--- RECORDS FOR THIS EXERCISE Enclosed Below ---
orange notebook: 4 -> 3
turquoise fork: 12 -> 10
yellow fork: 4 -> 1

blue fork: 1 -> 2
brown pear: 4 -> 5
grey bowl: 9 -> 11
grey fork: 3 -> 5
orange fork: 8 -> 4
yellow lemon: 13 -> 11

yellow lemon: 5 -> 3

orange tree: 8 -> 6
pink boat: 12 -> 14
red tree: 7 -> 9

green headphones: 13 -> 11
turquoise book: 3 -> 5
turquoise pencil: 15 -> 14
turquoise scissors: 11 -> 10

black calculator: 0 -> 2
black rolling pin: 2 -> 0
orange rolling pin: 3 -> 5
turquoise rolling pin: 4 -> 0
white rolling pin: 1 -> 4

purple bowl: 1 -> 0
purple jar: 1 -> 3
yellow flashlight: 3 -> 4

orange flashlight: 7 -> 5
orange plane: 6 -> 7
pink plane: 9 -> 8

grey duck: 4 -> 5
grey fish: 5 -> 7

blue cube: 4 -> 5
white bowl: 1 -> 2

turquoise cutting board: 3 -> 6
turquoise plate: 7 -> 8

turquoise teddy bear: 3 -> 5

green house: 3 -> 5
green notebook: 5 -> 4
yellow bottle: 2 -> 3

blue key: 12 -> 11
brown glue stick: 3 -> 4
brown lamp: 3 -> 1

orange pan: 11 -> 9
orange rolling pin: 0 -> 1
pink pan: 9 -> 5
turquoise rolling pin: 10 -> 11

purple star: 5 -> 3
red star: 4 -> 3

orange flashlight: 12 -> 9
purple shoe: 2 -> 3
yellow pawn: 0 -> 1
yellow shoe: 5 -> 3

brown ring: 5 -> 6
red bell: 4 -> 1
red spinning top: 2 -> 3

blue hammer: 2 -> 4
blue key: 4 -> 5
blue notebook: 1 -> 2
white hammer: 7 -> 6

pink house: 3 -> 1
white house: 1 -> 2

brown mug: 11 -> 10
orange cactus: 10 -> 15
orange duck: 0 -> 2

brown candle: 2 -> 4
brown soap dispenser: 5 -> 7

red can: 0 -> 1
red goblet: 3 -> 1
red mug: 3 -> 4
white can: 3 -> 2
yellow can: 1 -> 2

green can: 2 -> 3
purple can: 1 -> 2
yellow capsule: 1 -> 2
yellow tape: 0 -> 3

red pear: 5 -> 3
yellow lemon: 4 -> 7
--- End of Enclosed RECORDS FOR THIS EXERCISE ---
WORK TASK:
Reproduce each entry word for word.

SOLUTION BELOW:
orange notebook: 4 -> 3
turquoise fork: 12 -> 10
yellow fork: 4 -> 1

blue fork: 1 -> 2
brown pear: 4 -> 5
grey bowl: 9 -> 11
grey fork: 3 -> 5
orange fork: 8 -> 4
yellow lemon: 13 -> 11

yellow lemon: 5 -> 3

orange tree: 8 -> 6
pink boat: 12 -> 14
red tree: 7 -> 9

green headphones: 13 -> 11
turquoise book: 3 -> 5
turquoise pencil: 15 -> 14
turquoise scissors: 11 -> 10

black calculator: 0 -> 2
black rolling pin: 2 -> 0
orange rolling pin: 3 -> 5
turquoise rolling pin: 4 -> 0
white rolling pin: 1 -> 4

purple bowl: 1 -> 0
purple jar: 1 -> 3
yellow flashlight: 3 -> 4

orange flashlight: 7 -> 5
orange plane: 6 -> 7
pink plane: 9 -> 8

grey duck: 4 -> 5
grey fish: 5 -> 7

blue cube: 4 -> 5
white bowl: 1 -> 2

turquoise cutting board: 3 -> 6
turquoise plate: 7 -> 8

turquoise teddy bear: 3 -> 5

green house: 3 -> 5
green notebook: 5 -> 4
yellow bottle: 2 -> 3

blue key: 12 -> 11
brown glue stick: 3 -> 4
brown lamp: 3 -> 1

orange pan: 11 -> 9
orange rolling pin: 0 -> 1
pink pan: 9 -> 5
turquoise rolling pin: 10 -> 11

purple star: 5 -> 3
red star: 4 -> 3

orange flashlight: 12 -> 9
purple shoe: 2 -> 3
yellow pawn: 0 -> 1
yellow shoe: 5 -> 3

brown ring: 5 -> 6
red bell: 4 -> 1
red spinning top: 2 -> 3

blue hammer: 2 -> 4
blue key: 4 -> 5
blue notebook: 1 -> 2
white hammer: 7 -> 6

pink house: 3 -> 1
white house: 1 -> 2

brown mug: 11 -> 10
orange cactus: 10 -> 15
orange duck: 0 -> 2

brown candle: 2 -> 4
brown soap dispenser: 5 -> 7

red can: 0 -> 1
red goblet: 3 -> 1
red mug: 3 -> 4
white can: 3 -> 2
yellow can: 1 -> 2

green can: 2 -> 3
purple can: 1 -> 2
yellow capsule: 1 -> 2
yellow tape: 0 -> 3

red pear: 5 -> 3
yellow lemon: 4 -> 7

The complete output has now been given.